Version comparison data

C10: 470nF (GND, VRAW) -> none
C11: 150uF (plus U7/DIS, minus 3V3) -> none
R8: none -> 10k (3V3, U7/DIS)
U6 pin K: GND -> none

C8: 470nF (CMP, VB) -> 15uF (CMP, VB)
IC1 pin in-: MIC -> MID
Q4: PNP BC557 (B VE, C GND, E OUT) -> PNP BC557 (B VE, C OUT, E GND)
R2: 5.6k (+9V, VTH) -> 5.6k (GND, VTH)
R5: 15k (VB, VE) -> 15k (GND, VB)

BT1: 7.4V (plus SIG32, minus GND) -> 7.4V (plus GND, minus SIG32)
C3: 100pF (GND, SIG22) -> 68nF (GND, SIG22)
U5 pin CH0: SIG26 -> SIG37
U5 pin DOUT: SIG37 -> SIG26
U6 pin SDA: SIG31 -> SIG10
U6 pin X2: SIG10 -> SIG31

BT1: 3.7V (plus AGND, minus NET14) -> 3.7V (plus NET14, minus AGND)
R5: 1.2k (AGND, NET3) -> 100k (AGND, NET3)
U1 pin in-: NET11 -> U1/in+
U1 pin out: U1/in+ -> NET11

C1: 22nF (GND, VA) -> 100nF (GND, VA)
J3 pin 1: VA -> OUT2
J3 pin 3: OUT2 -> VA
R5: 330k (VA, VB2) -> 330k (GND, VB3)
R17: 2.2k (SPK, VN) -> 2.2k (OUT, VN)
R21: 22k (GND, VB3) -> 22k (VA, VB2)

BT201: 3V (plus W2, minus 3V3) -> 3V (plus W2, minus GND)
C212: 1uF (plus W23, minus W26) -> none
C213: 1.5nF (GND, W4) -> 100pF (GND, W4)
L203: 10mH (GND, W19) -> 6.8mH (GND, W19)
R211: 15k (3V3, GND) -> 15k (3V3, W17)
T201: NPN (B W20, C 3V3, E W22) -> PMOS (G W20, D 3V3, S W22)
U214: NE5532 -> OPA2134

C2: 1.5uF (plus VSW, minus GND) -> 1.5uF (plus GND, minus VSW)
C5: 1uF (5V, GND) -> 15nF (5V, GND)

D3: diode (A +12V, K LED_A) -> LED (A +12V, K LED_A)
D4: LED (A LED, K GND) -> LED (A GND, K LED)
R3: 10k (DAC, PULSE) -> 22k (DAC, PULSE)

Instructions for the task: Would you set the entries down again, exactly as they were written?

Your response:
C10: 470nF (GND, VRAW) -> none
C11: 150uF (plus U7/DIS, minus 3V3) -> none
R8: none -> 10k (3V3, U7/DIS)
U6 pin K: GND -> none

C8: 470nF (CMP, VB) -> 15uF (CMP, VB)
IC1 pin in-: MIC -> MID
Q4: PNP BC557 (B VE, C GND, E OUT) -> PNP BC557 (B VE, C OUT, E GND)
R2: 5.6k (+9V, VTH) -> 5.6k (GND, VTH)
R5: 15k (VB, VE) -> 15k (GND, VB)

BT1: 7.4V (plus SIG32, minus GND) -> 7.4V (plus GND, minus SIG32)
C3: 100pF (GND, SIG22) -> 68nF (GND, SIG22)
U5 pin CH0: SIG26 -> SIG37
U5 pin DOUT: SIG37 -> SIG26
U6 pin SDA: SIG31 -> SIG10
U6 pin X2: SIG10 -> SIG31

BT1: 3.7V (plus AGND, minus NET14) -> 3.7V (plus NET14, minus AGND)
R5: 1.2k (AGND, NET3) -> 100k (AGND, NET3)
U1 pin in-: NET11 -> U1/in+
U1 pin out: U1/in+ -> NET11

C1: 22nF (GND, VA) -> 100nF (GND, VA)
J3 pin 1: VA -> OUT2
J3 pin 3: OUT2 -> VA
R5: 330k (VA, VB2) -> 330k (GND, VB3)
R17: 2.2k (SPK, VN) -> 2.2k (OUT, VN)
R21: 22k (GND, VB3) -> 22k (VA, VB2)

BT201: 3V (plus W2, minus 3V3) -> 3V (plus W2, minus GND)
C212: 1uF (plus W23, minus W26) -> none
C213: 1.5nF (GND, W4) -> 100pF (GND, W4)
L203: 10mH (GND, W19) -> 6.8mH (GND, W19)
R211: 15k (3V3, GND) -> 15k (3V3, W17)
T201: NPN (B W20, C 3V3, E W22) -> PMOS (G W20, D 3V3, S W22)
U214: NE5532 -> OPA2134

C2: 1.5uF (plus VSW, minus GND) -> 1.5uF (plus GND, minus VSW)
C5: 1uF (5V, GND) -> 15nF (5V, GND)

D3: diode (A +12V, K LED_A) -> LED (A +12V, K LED_A)
D4: LED (A LED, K GND) -> LED (A GND, K LED)
R3: 10k (DAC, PULSE) -> 22k (DAC, PULSE)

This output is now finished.